→ WORK ORDER: In your copy, reproduce each entry exactly and include no picture.

[Entries taken from a collection]
__________________________________________________

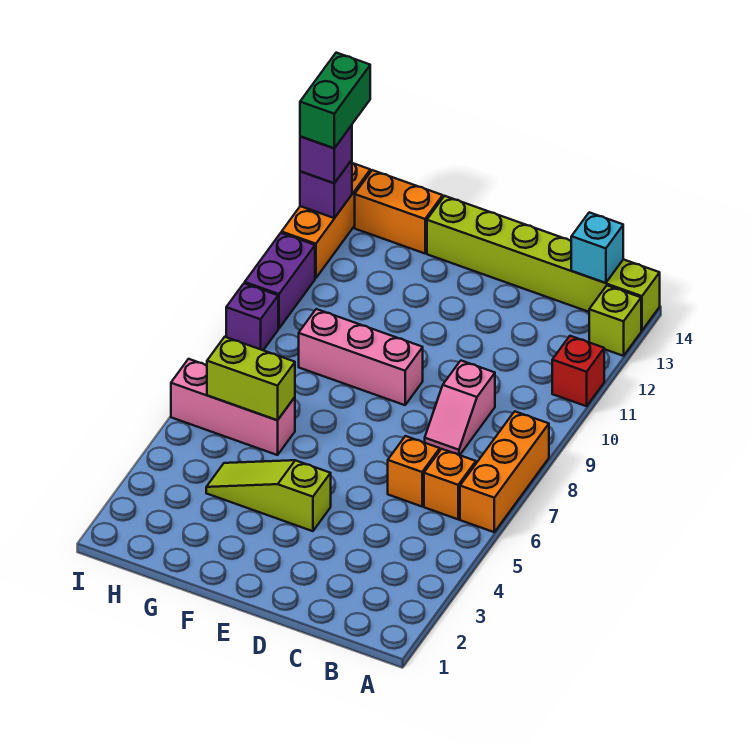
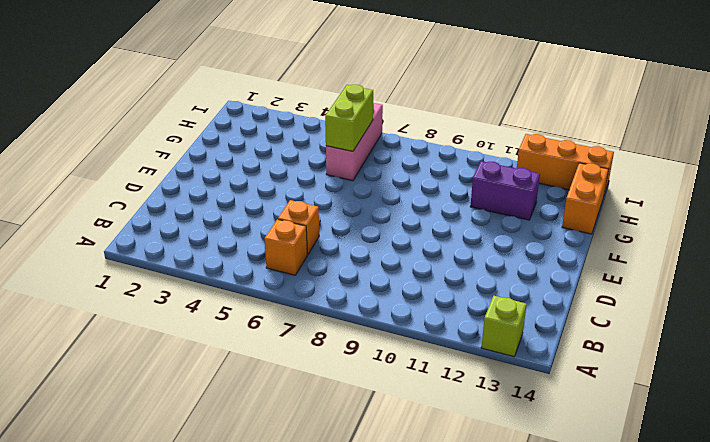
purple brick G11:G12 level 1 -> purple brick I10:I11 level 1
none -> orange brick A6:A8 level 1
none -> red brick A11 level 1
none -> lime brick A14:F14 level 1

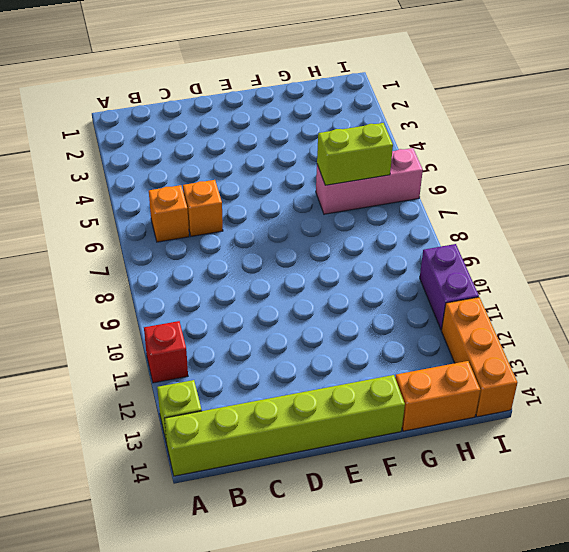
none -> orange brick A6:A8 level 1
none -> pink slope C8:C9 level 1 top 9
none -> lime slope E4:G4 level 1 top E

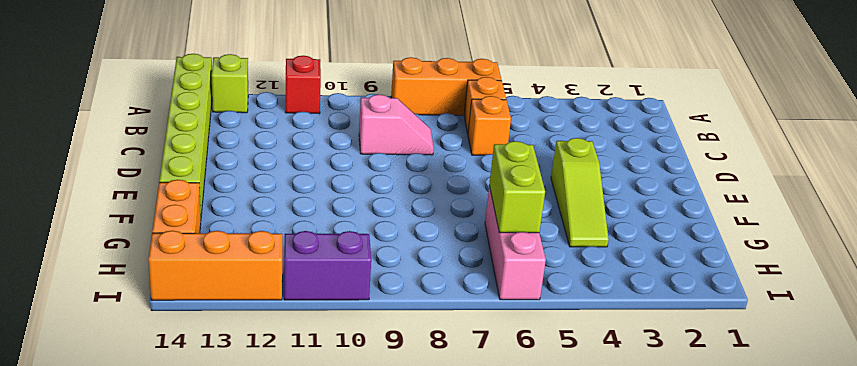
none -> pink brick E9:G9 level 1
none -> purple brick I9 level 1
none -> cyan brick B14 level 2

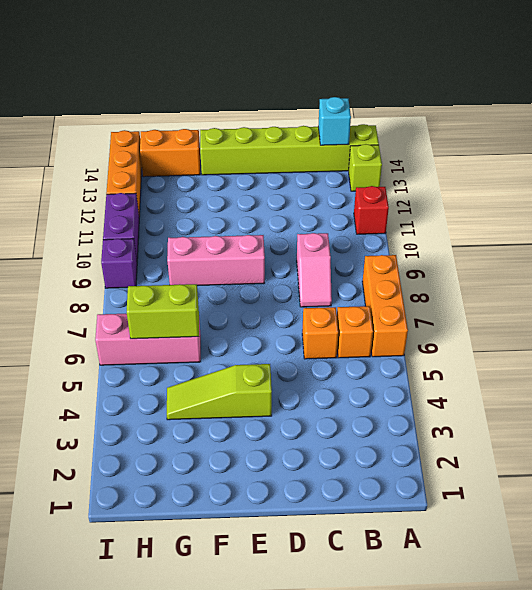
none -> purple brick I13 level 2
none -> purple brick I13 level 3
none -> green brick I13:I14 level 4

__________________________________________________

→ RESULT FOR THIS EXERCISE:
purple brick G11:G12 level 1 -> purple brick I10:I11 level 1
none -> orange brick A6:A8 level 1
none -> red brick A11 level 1
none -> lime brick A14:F14 level 1

none -> orange brick A6:A8 level 1
none -> pink slope C8:C9 level 1 top 9
none -> lime slope E4:G4 level 1 top E

none -> pink brick E9:G9 level 1
none -> purple brick I9 level 1
none -> cyan brick B14 level 2

none -> purple brick I13 level 2
none -> purple brick I13 level 3
none -> green brick I13:I14 level 4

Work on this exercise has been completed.